━━━ DATASET RECORDS

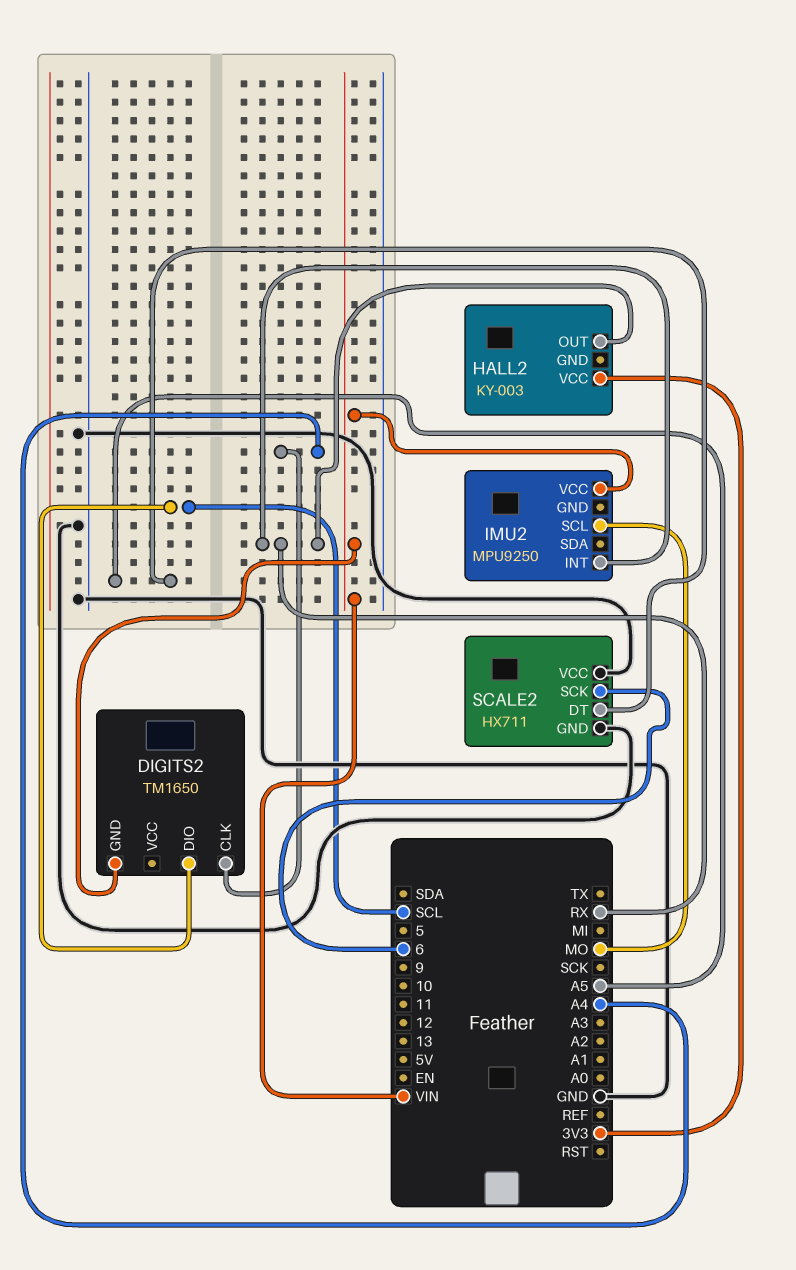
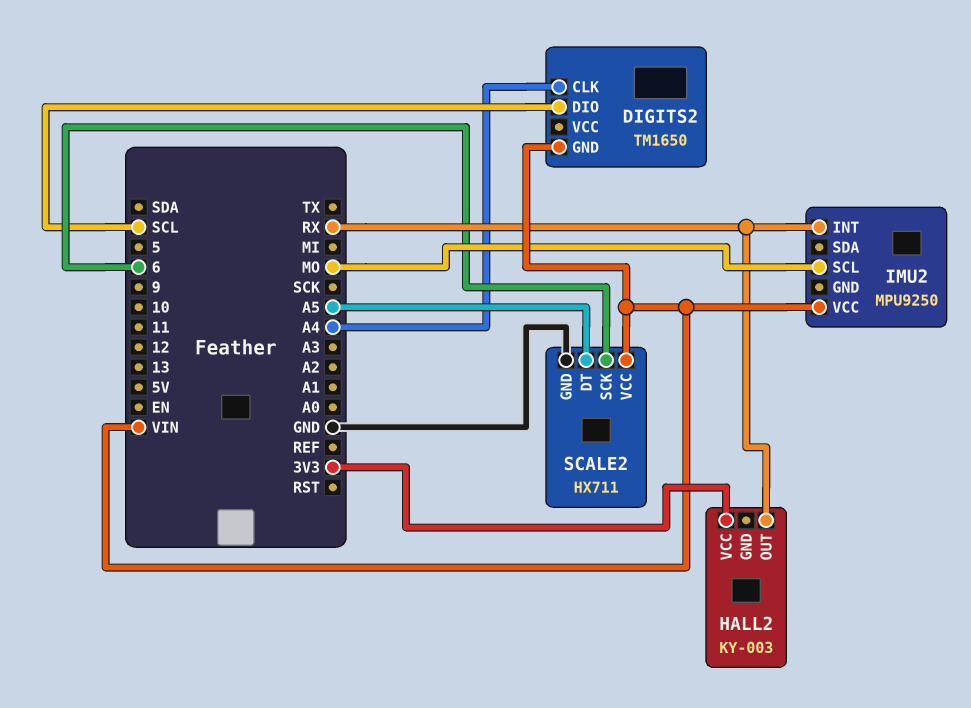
SCALE2 pin VCC: GND -> VIN

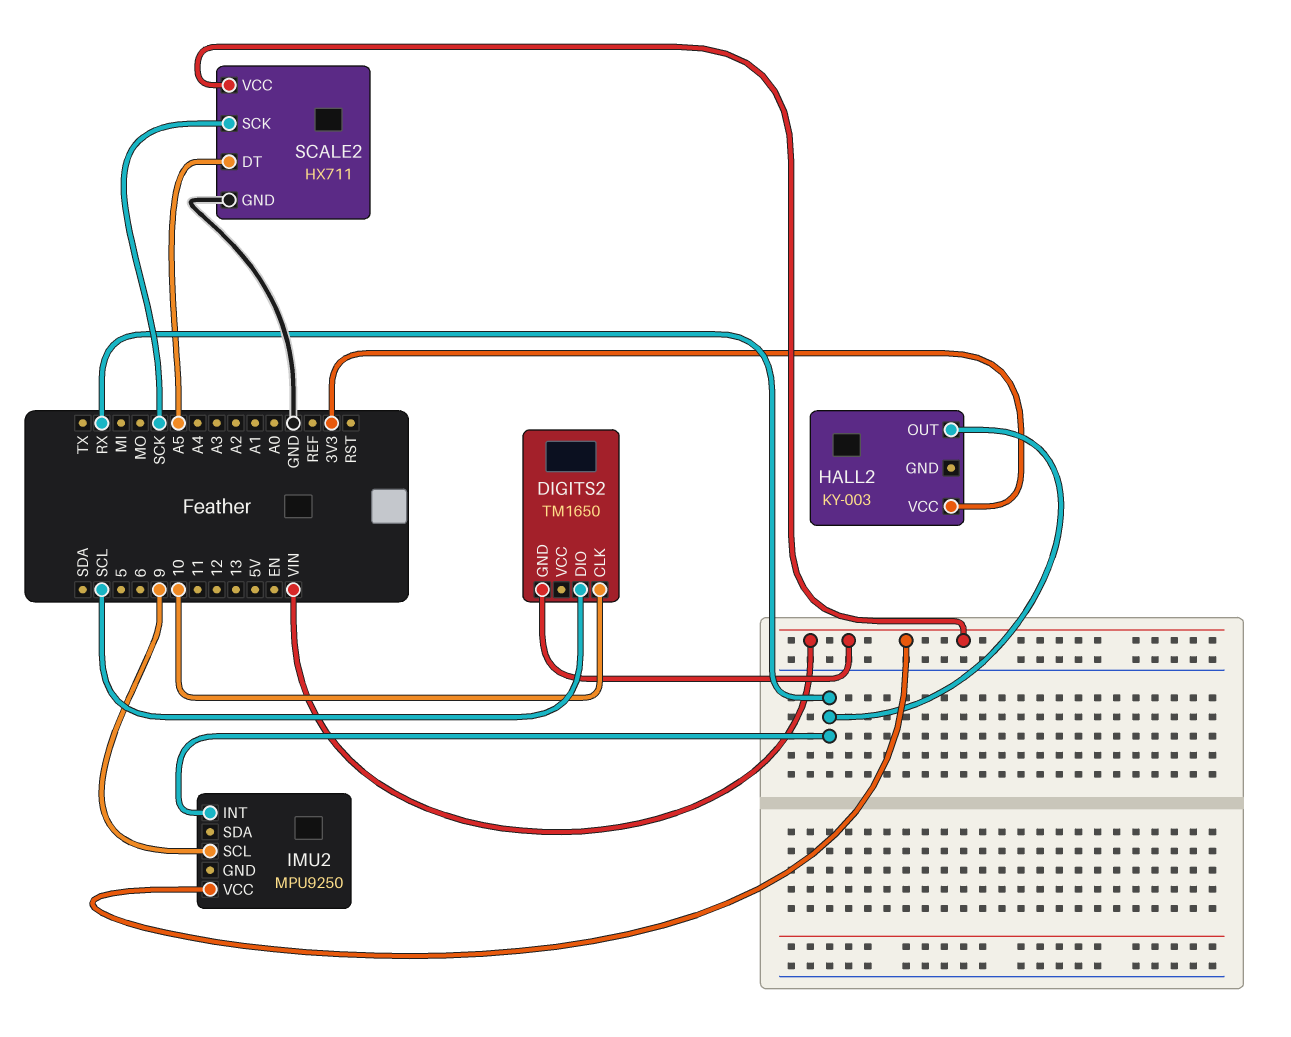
DIGITS2 pin CLK: A4 -> 10
IMU2 pin SCL: MO -> 9
SCALE2 pin SCK: 6 -> SCK

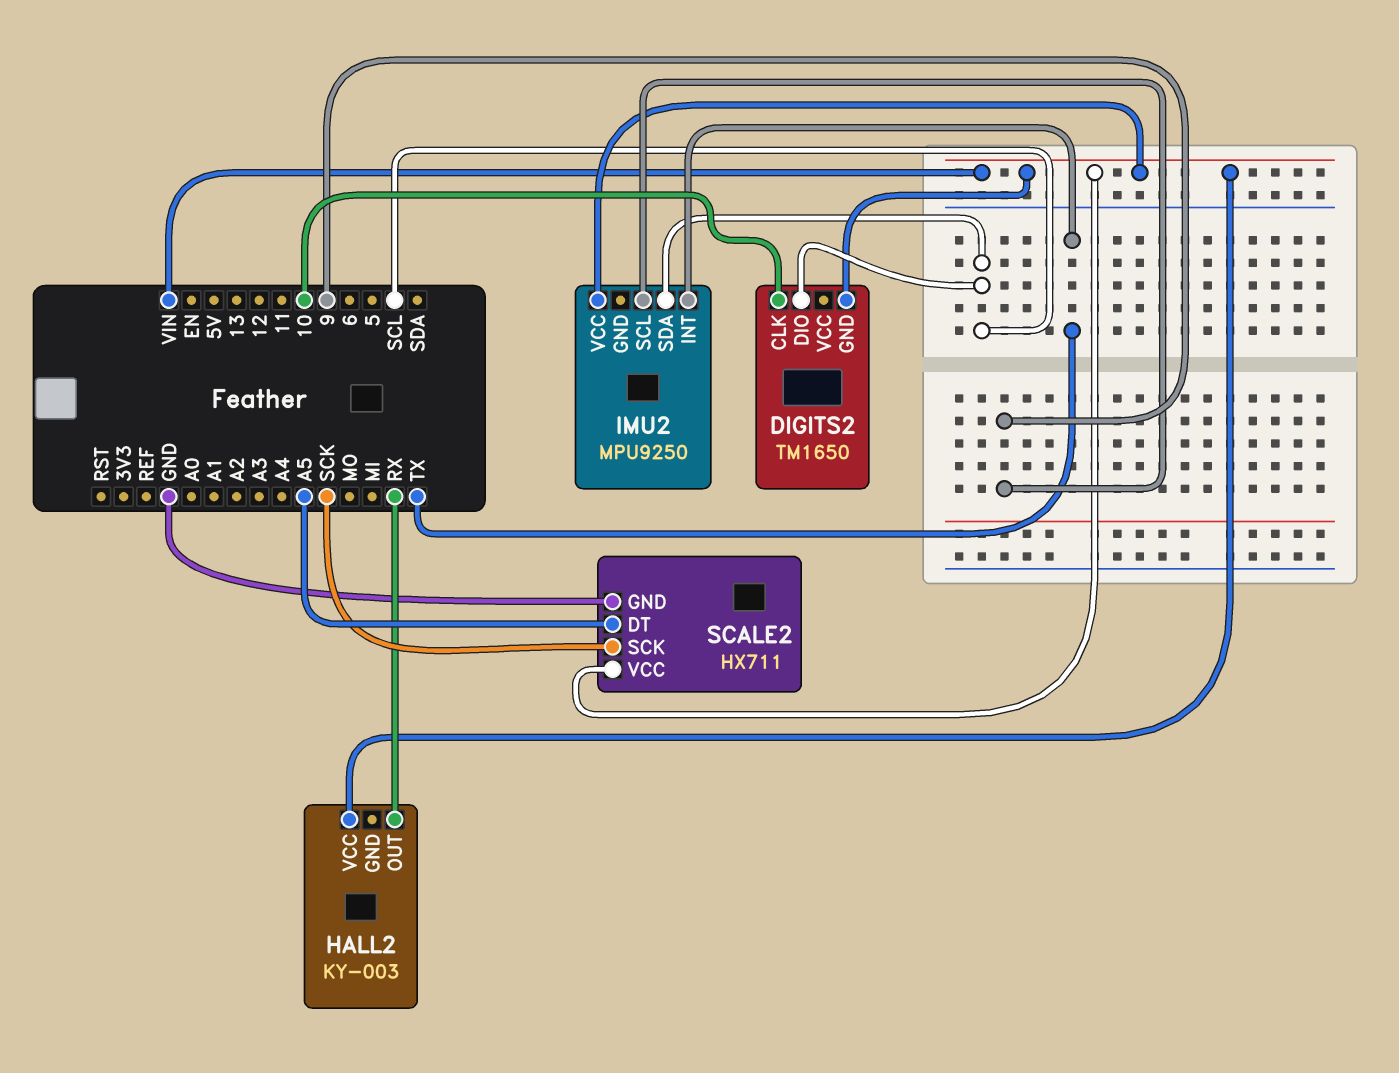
HALL2 pin VCC: 3V3 -> VIN
IMU2 pin INT: RX -> TX
IMU2 pin SDA: none -> SCL

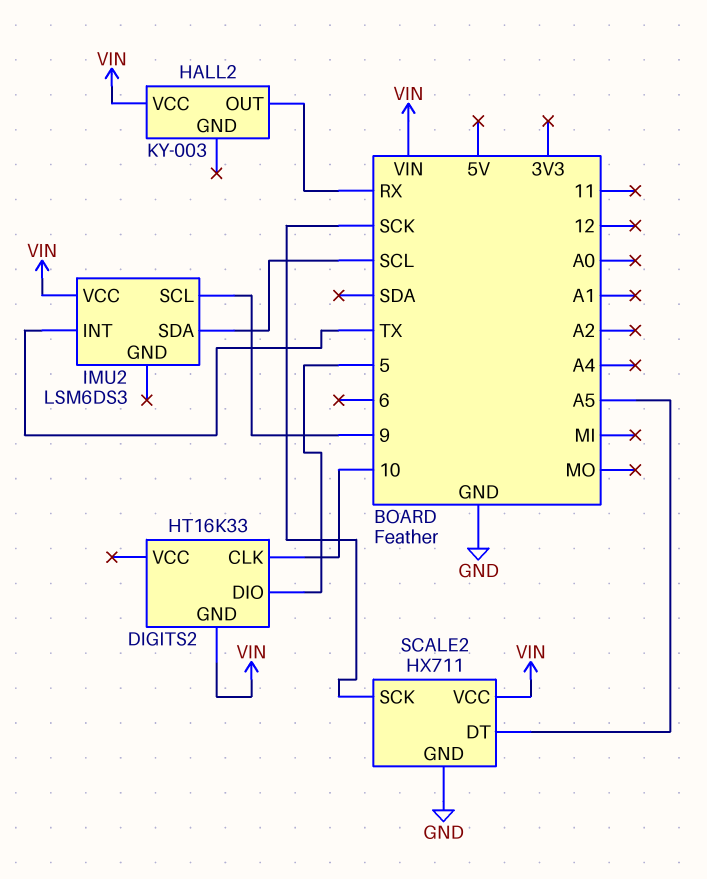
DIGITS2: TM1650 -> HT16K33
DIGITS2 pin DIO: SCL -> 5
IMU2: MPU9250 -> LSM6DS3

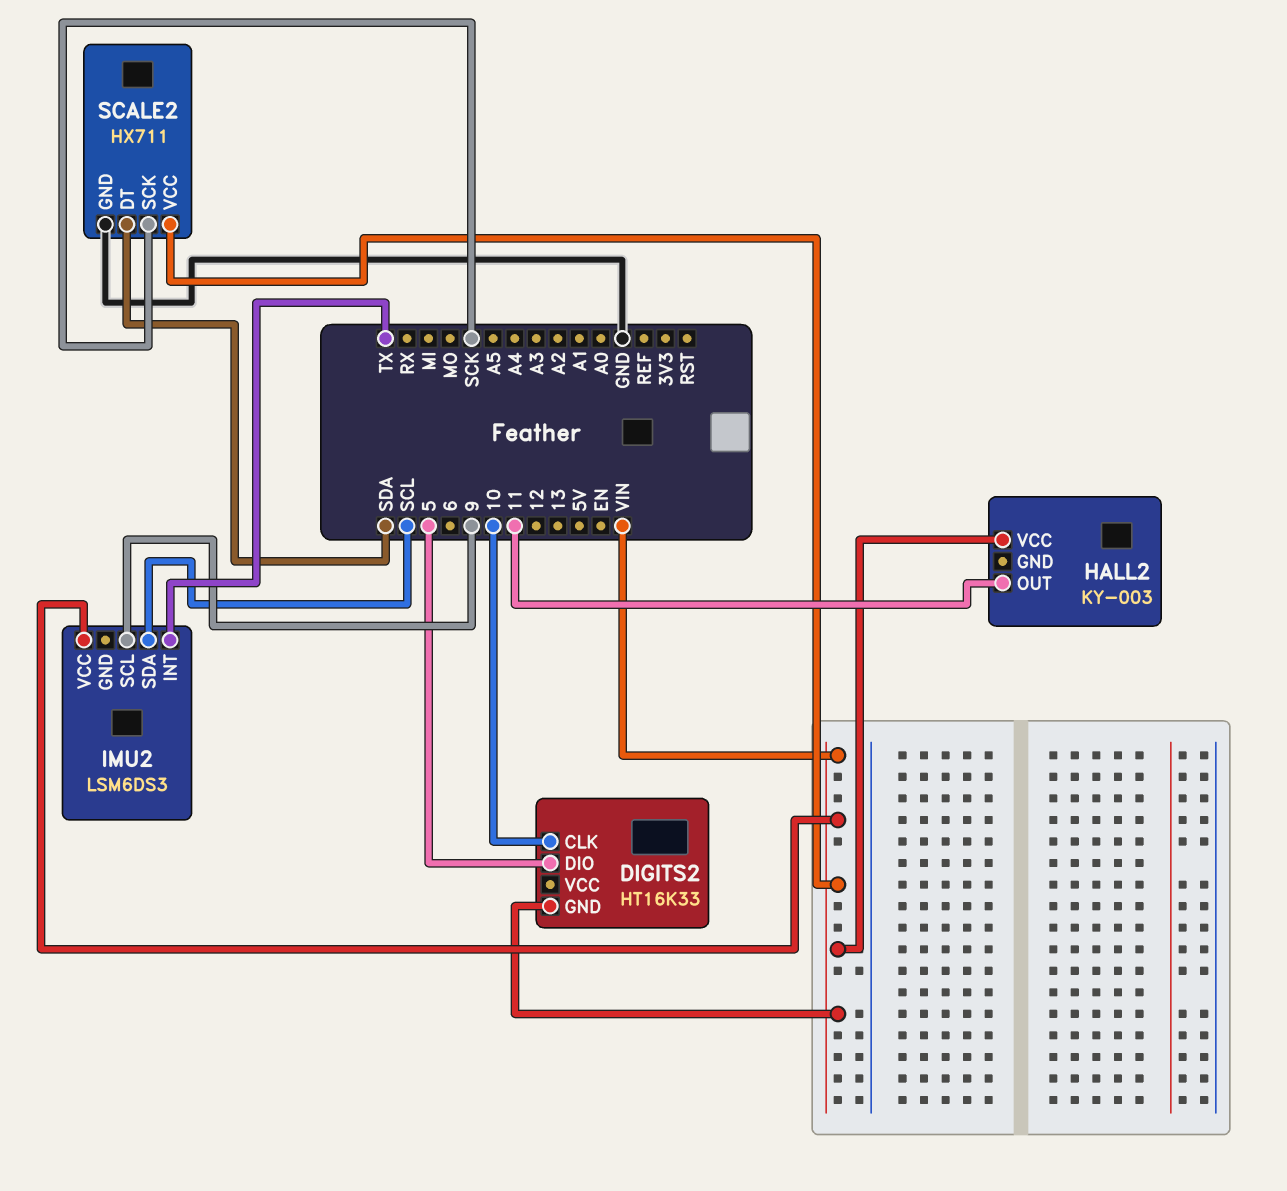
HALL2 pin OUT: RX -> 11
SCALE2 pin DT: A5 -> SDA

━━━━━━

• _TASK REQUIREMENTS_
I'd like every record printed exactly, with the pictures left out.

• _OUTPUT FOR THIS TASK_
SCALE2 pin VCC: GND -> VIN

DIGITS2 pin CLK: A4 -> 10
IMU2 pin SCL: MO -> 9
SCALE2 pin SCK: 6 -> SCK

HALL2 pin VCC: 3V3 -> VIN
IMU2 pin INT: RX -> TX
IMU2 pin SDA: none -> SCL

DIGITS2: TM1650 -> HT16K33
DIGITS2 pin DIO: SCL -> 5
IMU2: MPU9250 -> LSM6DS3

HALL2 pin OUT: RX -> 11
SCALE2 pin DT: A5 -> SDA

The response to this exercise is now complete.